#### What the exercise asks
Set down every line of the data exactly, skipping the pictures.

--------------------

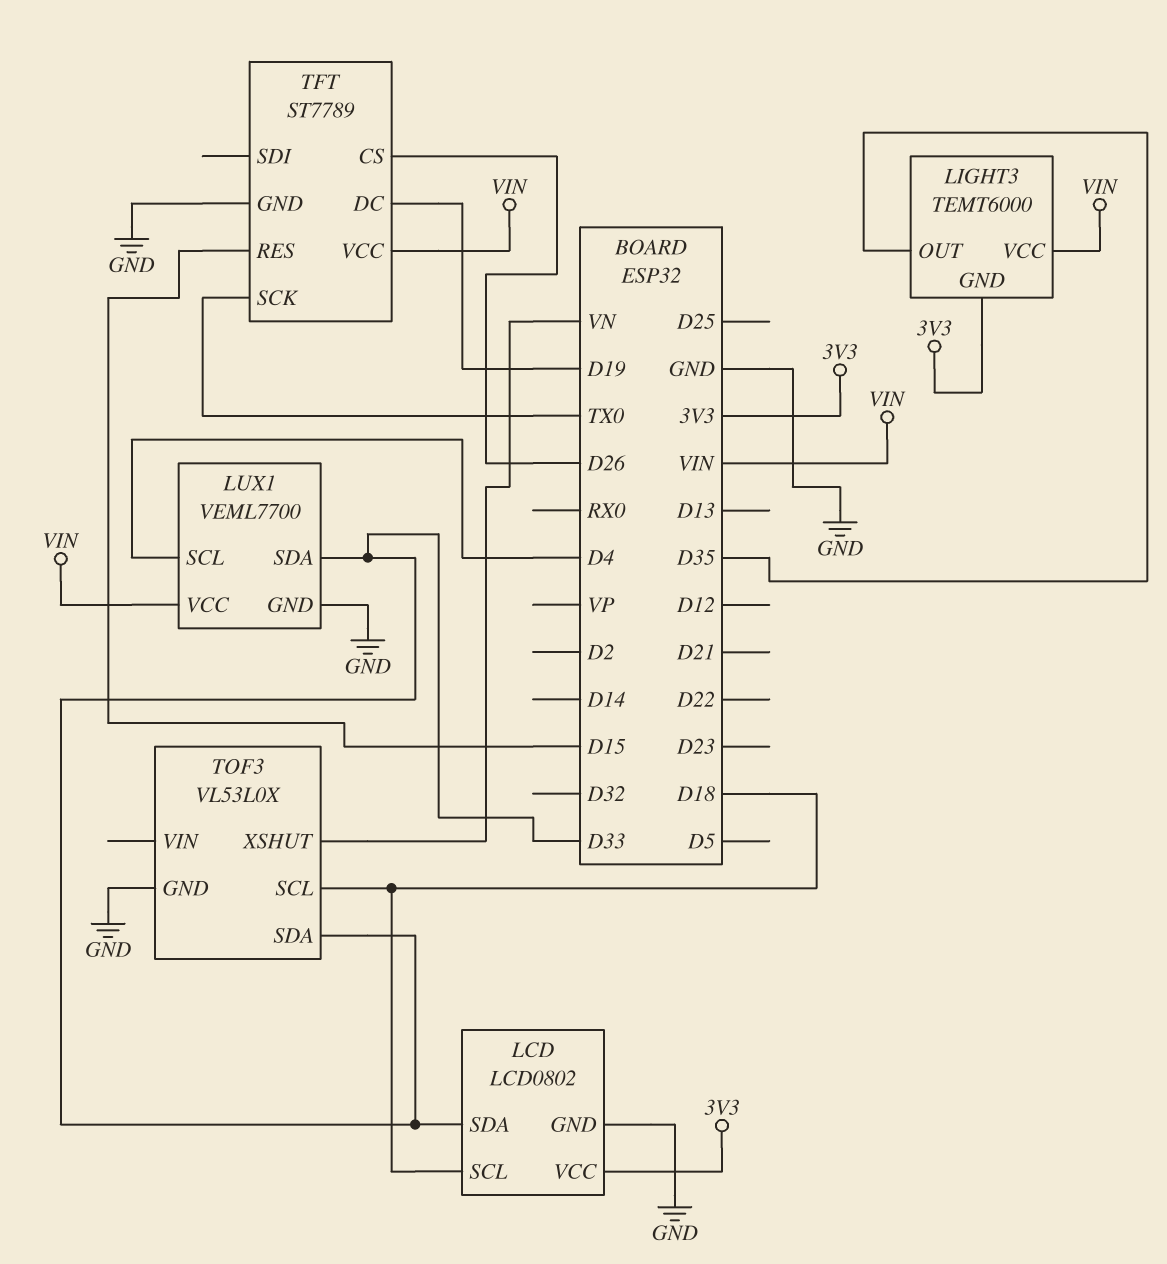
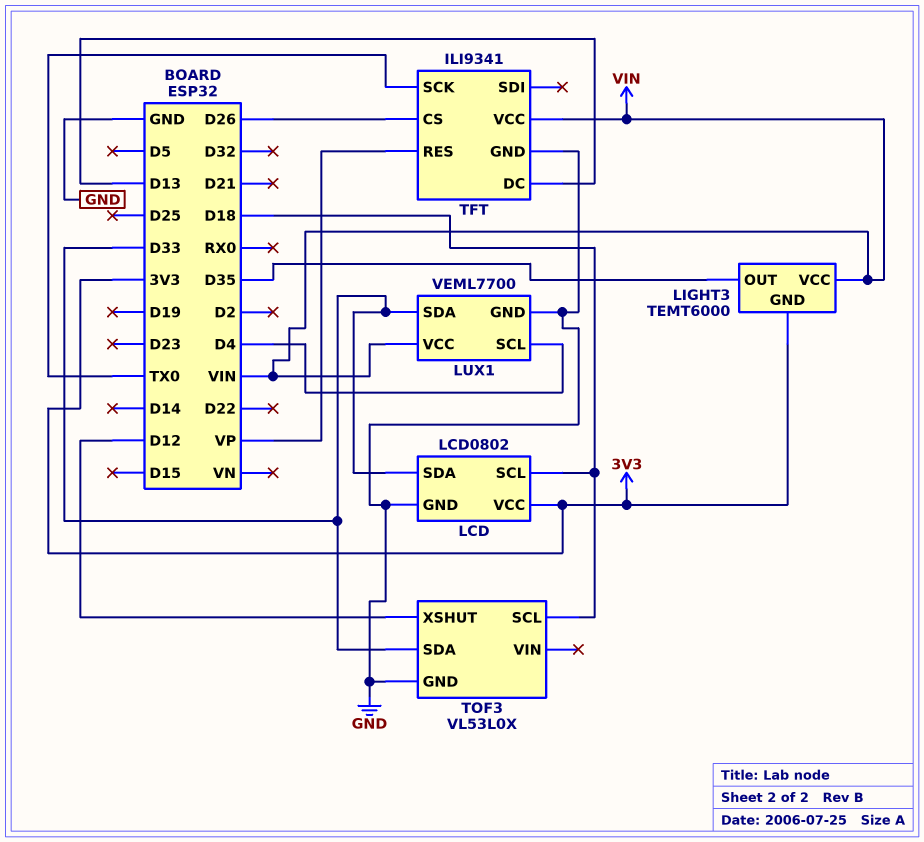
TFT: ST7789 -> ILI9341
TFT pin DC: D19 -> D13
TFT pin RES: D15 -> VP
TOF3 pin XSHUT: VN -> D12

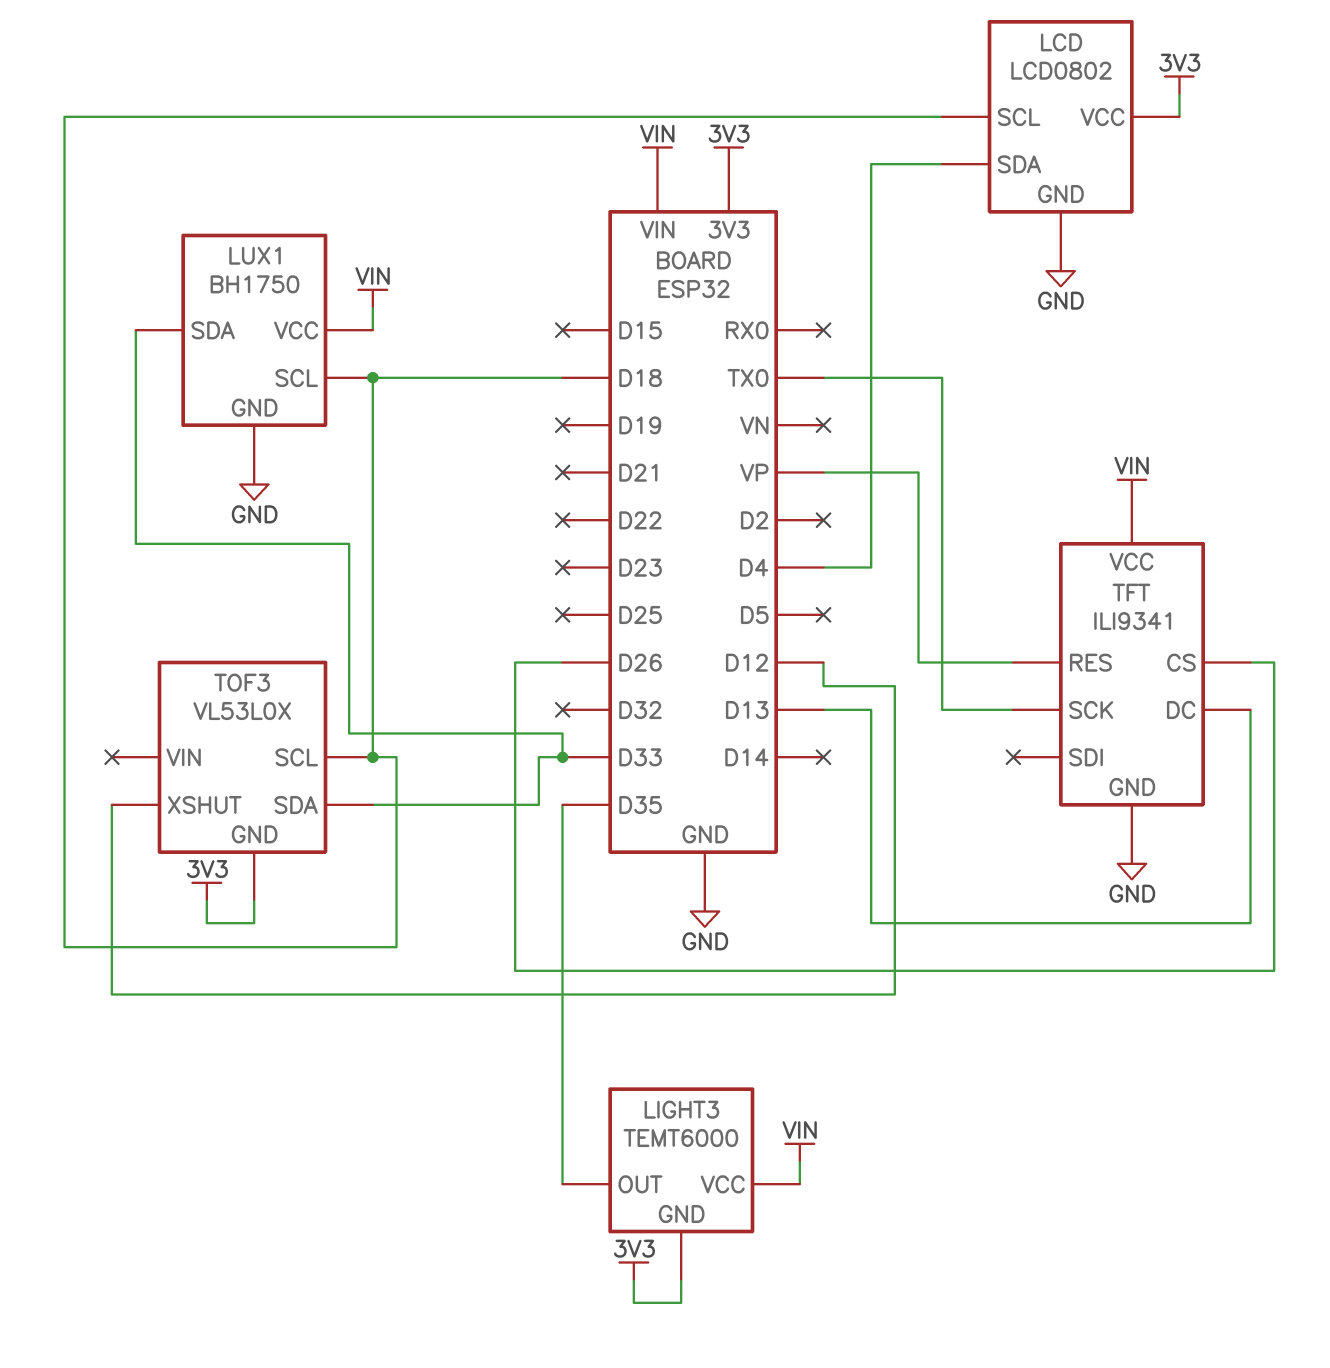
LCD pin SDA: D33 -> D4
LUX1: VEML7700 -> BH1750
LUX1 pin SCL: D4 -> D18
TOF3 pin GND: GND -> 3V3

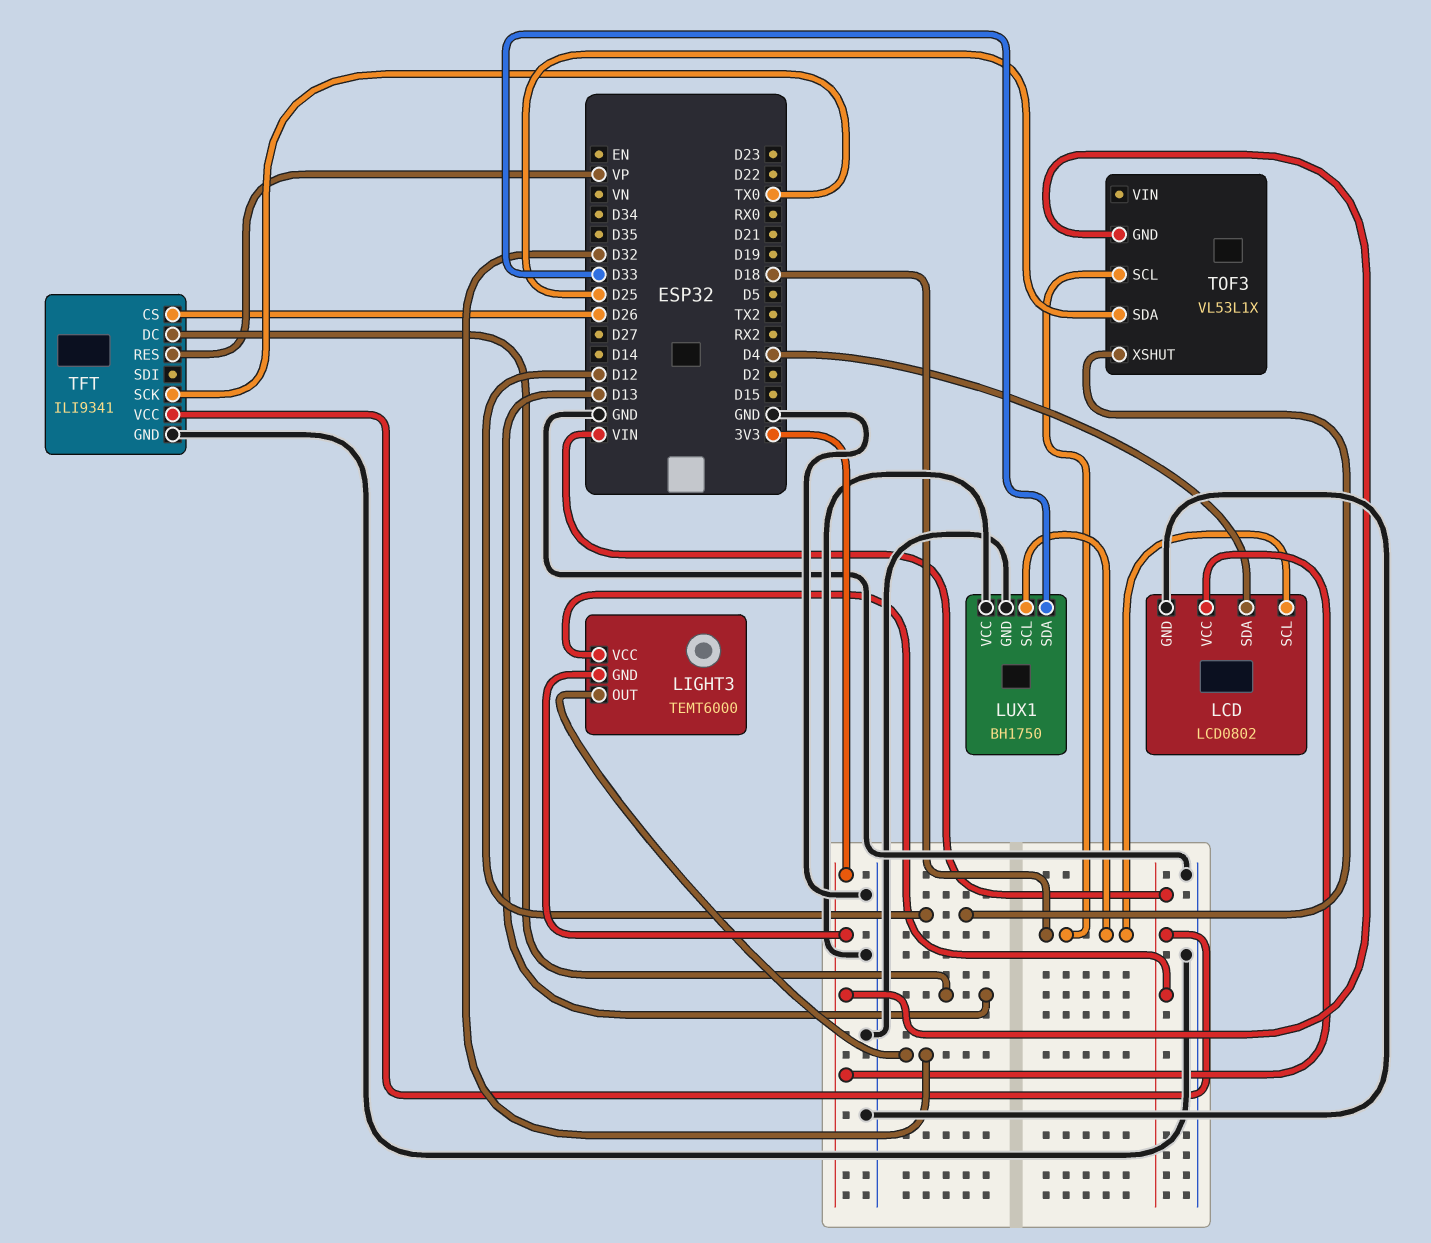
LIGHT3 pin OUT: D35 -> D32
LUX1 pin VCC: VIN -> GND
TOF3: VL53L0X -> VL53L1X
TOF3 pin SDA: D33 -> D25

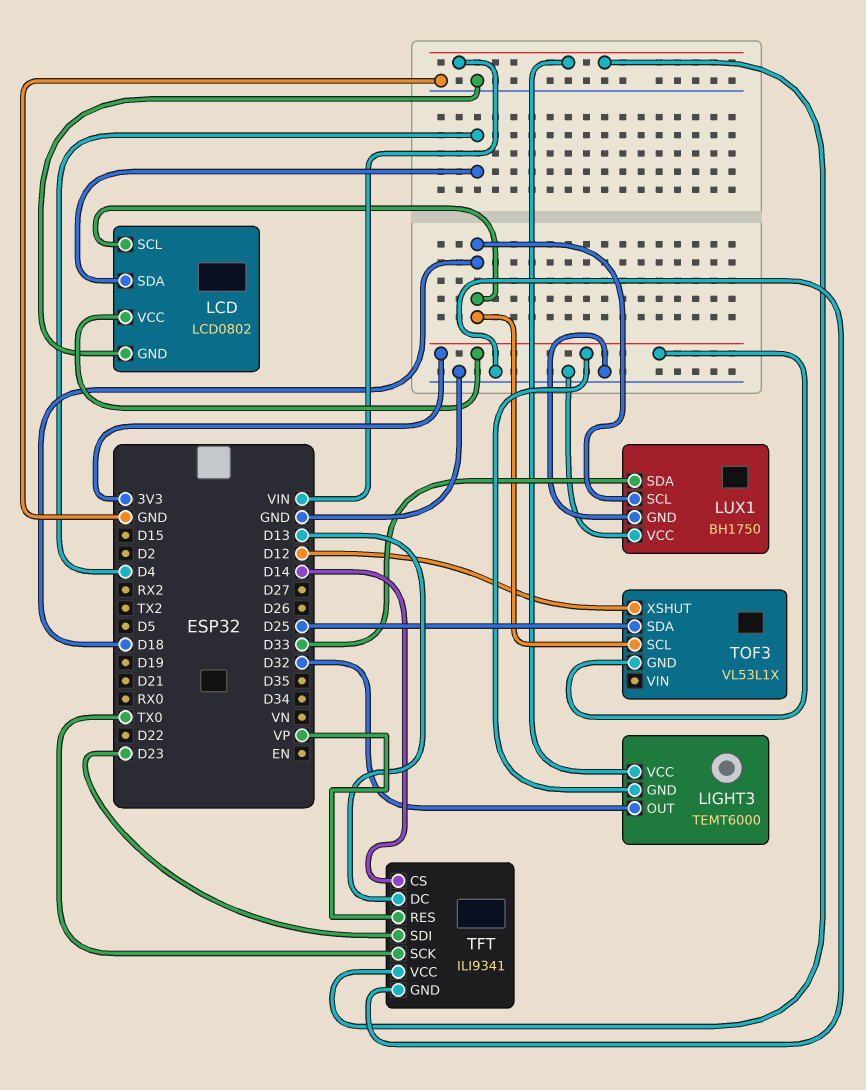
TFT pin CS: D26 -> D14
TFT pin SDI: none -> D23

--------------------

#### Answer to this exercise
TFT: ST7789 -> ILI9341
TFT pin DC: D19 -> D13
TFT pin RES: D15 -> VP
TOF3 pin XSHUT: VN -> D12

LCD pin SDA: D33 -> D4
LUX1: VEML7700 -> BH1750
LUX1 pin SCL: D4 -> D18
TOF3 pin GND: GND -> 3V3

LIGHT3 pin OUT: D35 -> D32
LUX1 pin VCC: VIN -> GND
TOF3: VL53L0X -> VL53L1X
TOF3 pin SDA: D33 -> D25

TFT pin CS: D26 -> D14
TFT pin SDI: none -> D23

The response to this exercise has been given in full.